**AIM OF THE TASK:**
From the entries that follow, copy every line with the word "VBAT".

**RAW DATA:**
▽

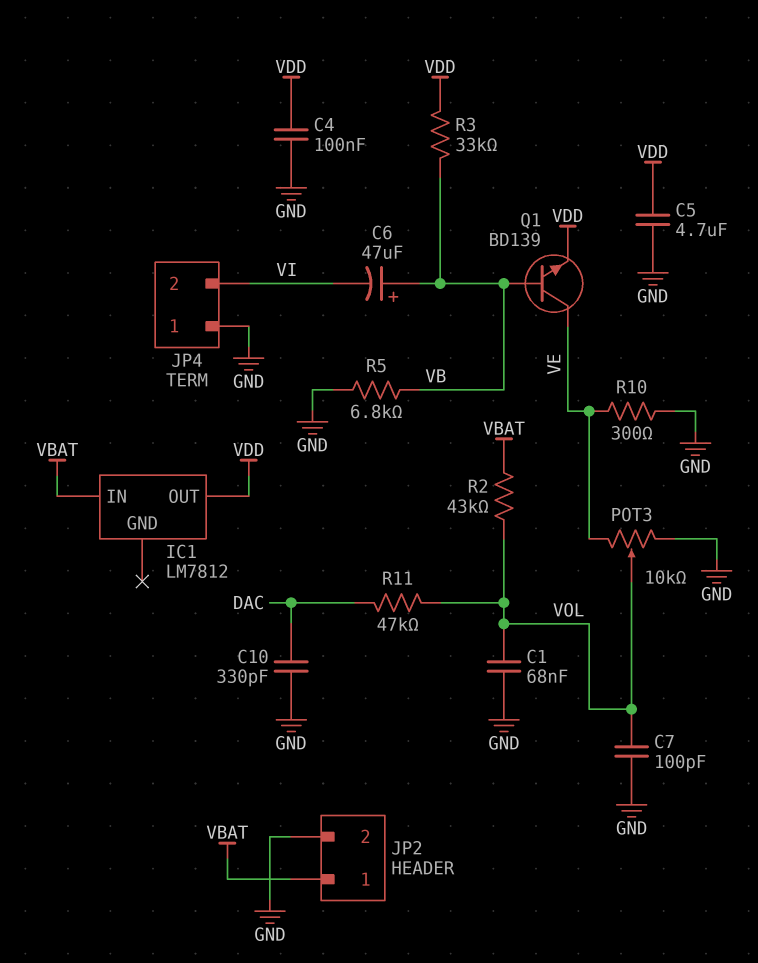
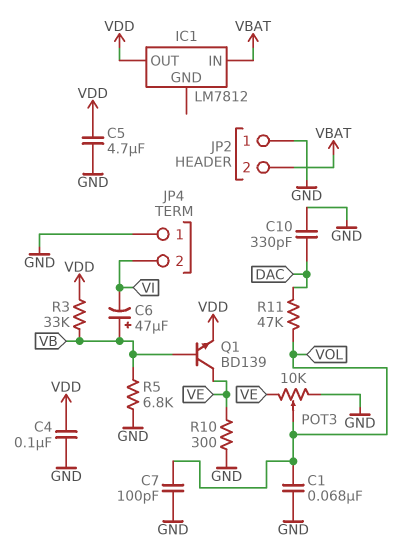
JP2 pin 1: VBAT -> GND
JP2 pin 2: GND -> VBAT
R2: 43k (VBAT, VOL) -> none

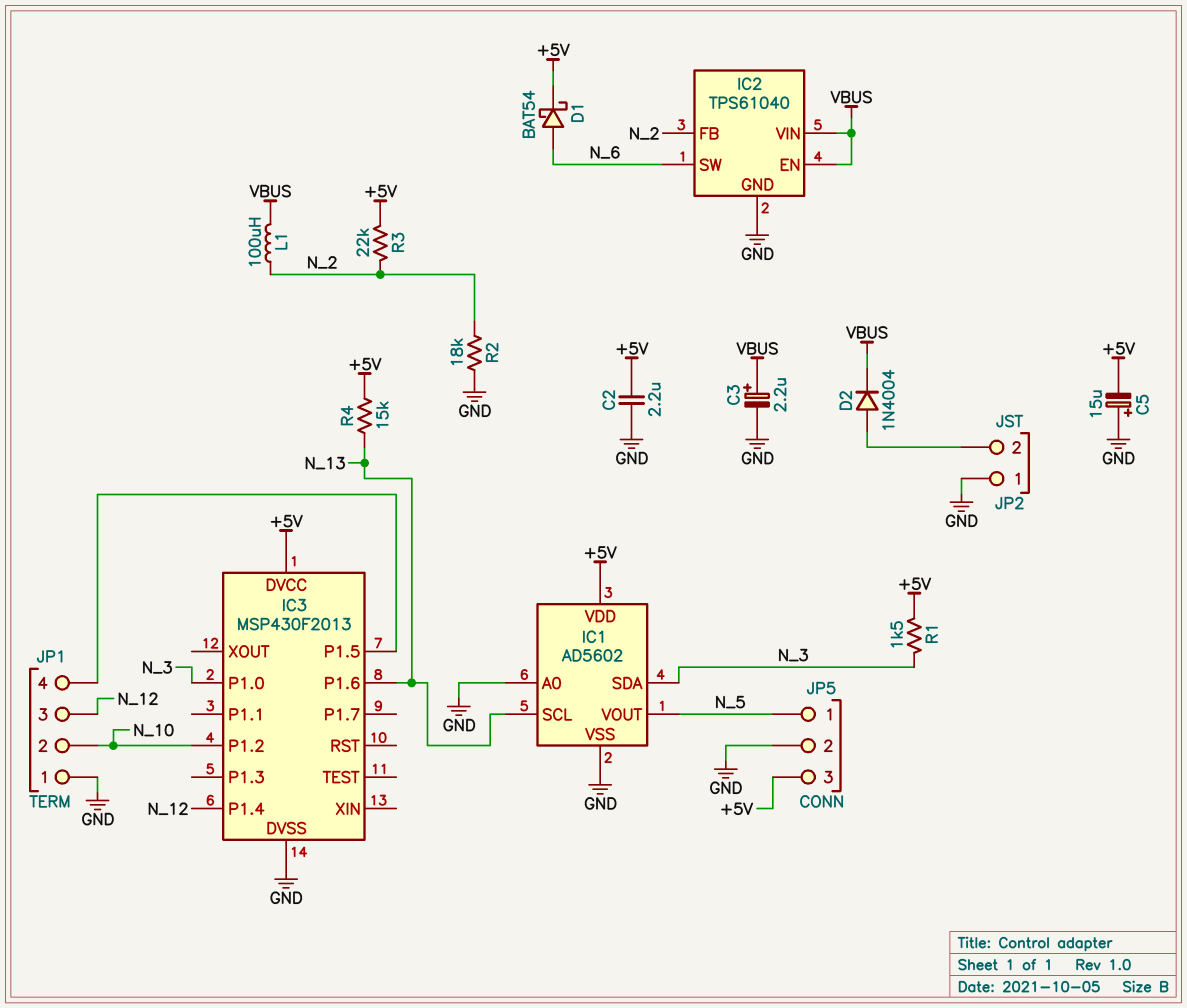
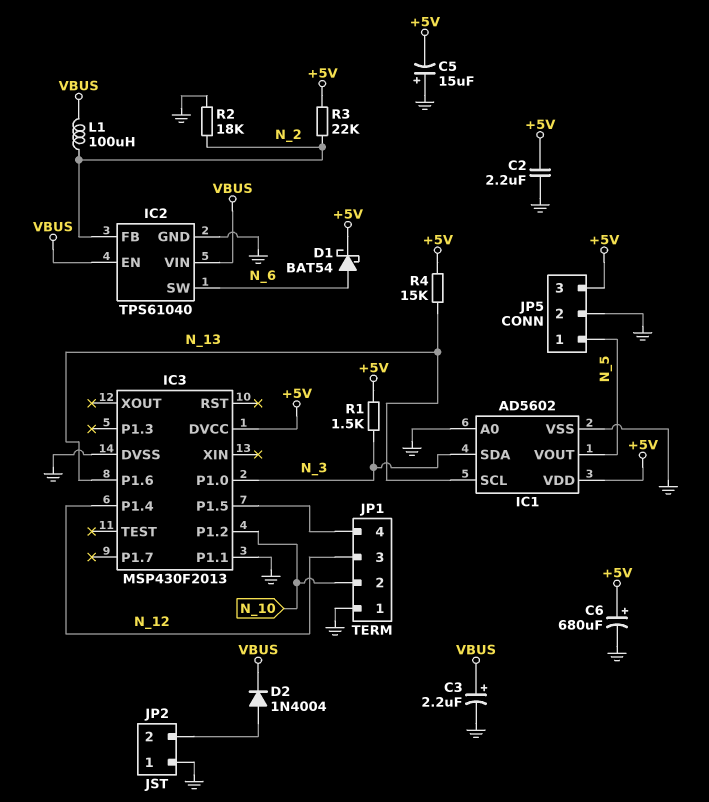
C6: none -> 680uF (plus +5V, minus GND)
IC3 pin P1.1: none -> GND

△

**TASK OUTPUT:**
JP2 pin 1: VBAT -> GND
JP2 pin 2: GND -> VBAT
R2: 43k (VBAT, VOL) -> none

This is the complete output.